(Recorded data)
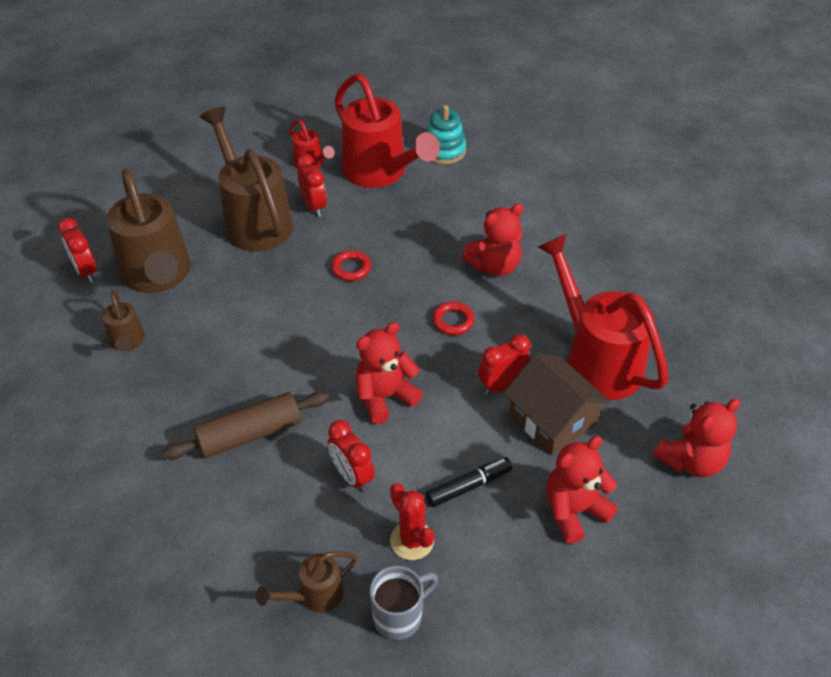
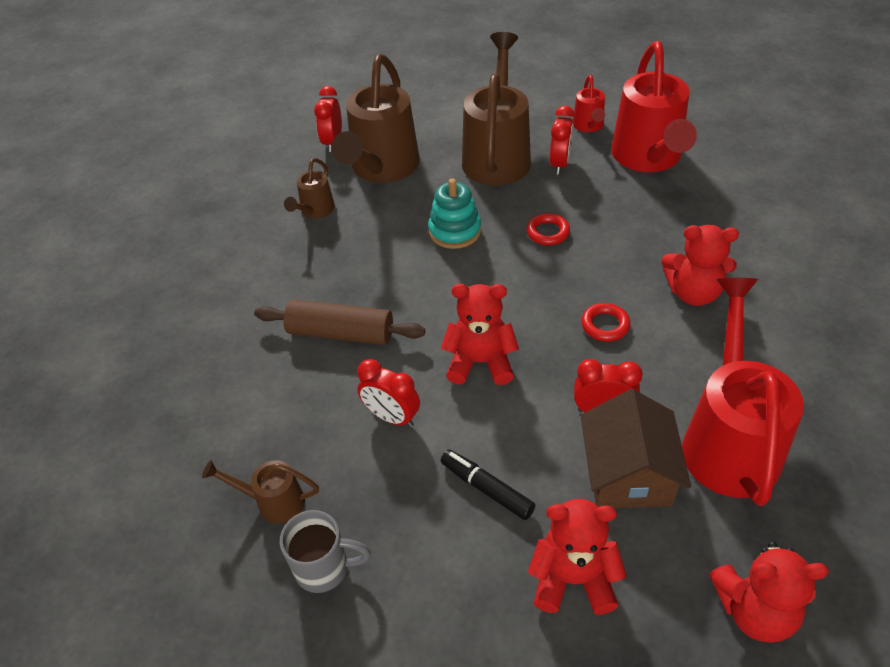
camera: 40 degrees right, 0 degrees up
(352, 476) = (392, 417): red clock -> red clock turned 60 degrees counterclockwise
(412, 540) = (393, 507): red cactus -> none
(444, 151) = (732, 162): turquoise stacking toy -> turquoise stacking toy (455, 231)
(468, 486) = (487, 489): black marker -> black marker turned 150 degrees counterclockwise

## [What you need to do]
Beginning at the line containing "(412, 540) = (393, 507): red cactus -> none", repeat each line exactly through the last line of the entries, and include no other lines.

## [Exercise answer]
(412, 540) = (393, 507): red cactus -> none
(444, 151) = (732, 162): turquoise stacking toy -> turquoise stacking toy (455, 231)
(468, 486) = (487, 489): black marker -> black marker turned 150 degrees counterclockwise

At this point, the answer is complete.